[What is expected]: Go over the data and copy out each line with "FILT" in it.

★ ★ ★ ★ ★

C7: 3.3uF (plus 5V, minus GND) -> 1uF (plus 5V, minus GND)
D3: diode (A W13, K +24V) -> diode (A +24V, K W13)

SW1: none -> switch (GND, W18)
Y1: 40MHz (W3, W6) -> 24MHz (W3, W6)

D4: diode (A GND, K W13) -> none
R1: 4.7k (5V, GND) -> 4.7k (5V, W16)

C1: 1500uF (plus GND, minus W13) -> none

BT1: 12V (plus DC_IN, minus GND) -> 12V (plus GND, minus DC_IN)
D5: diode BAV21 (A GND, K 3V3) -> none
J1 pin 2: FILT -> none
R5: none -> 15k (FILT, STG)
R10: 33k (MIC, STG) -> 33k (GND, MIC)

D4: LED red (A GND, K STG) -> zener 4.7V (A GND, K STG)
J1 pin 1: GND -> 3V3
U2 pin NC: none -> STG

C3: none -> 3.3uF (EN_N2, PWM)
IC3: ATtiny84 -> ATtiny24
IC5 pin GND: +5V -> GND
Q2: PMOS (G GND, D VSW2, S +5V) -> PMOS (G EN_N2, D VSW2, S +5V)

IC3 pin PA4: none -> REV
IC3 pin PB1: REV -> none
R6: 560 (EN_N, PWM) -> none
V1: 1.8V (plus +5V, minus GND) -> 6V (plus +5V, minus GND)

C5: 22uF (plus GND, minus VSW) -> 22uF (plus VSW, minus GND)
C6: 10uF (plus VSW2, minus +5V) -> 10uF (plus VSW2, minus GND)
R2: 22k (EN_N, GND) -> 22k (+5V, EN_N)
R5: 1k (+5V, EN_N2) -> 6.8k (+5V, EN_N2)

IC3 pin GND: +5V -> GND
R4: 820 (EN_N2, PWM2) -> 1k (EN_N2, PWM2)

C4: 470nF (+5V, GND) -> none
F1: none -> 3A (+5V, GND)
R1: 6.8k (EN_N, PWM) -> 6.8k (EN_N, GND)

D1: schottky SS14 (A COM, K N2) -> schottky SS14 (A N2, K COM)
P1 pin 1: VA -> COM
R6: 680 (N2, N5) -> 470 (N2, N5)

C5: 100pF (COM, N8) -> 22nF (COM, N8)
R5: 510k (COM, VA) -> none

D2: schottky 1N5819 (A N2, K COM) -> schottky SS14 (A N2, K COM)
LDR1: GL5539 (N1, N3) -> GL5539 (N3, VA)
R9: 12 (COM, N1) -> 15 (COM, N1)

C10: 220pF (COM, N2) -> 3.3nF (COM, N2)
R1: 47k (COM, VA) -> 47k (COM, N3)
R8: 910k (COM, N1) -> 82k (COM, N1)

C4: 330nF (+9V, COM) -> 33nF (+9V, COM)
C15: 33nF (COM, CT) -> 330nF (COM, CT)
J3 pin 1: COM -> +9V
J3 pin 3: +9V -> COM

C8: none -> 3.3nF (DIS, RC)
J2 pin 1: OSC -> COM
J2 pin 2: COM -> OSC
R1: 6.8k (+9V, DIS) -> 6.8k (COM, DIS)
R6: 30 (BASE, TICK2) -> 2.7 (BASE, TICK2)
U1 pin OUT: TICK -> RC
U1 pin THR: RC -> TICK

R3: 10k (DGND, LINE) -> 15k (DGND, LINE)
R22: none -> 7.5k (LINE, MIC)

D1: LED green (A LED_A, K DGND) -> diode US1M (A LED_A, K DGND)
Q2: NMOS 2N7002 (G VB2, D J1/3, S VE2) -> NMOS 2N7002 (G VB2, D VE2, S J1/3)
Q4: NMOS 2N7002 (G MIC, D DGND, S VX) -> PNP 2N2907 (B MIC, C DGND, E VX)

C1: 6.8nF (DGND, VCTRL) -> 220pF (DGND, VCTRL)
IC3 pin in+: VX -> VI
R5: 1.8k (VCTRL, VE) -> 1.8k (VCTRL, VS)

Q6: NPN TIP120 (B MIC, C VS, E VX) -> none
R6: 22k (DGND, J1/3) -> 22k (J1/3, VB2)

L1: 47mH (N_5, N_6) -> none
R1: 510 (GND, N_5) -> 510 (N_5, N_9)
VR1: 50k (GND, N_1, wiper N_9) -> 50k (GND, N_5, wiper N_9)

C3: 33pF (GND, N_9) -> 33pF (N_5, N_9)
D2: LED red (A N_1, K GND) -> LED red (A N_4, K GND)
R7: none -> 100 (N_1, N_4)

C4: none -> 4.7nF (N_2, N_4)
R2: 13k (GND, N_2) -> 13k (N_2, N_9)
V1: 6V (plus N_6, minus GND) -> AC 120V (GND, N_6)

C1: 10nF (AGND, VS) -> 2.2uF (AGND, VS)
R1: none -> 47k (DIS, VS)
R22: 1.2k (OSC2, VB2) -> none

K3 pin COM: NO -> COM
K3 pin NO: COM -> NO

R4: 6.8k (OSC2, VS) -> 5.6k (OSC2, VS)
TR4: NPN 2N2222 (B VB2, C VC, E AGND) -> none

★ ★ ★ ★ ★

[Exercise answer]:
J1 pin 2: FILT -> none
R5: none -> 15k (FILT, STG)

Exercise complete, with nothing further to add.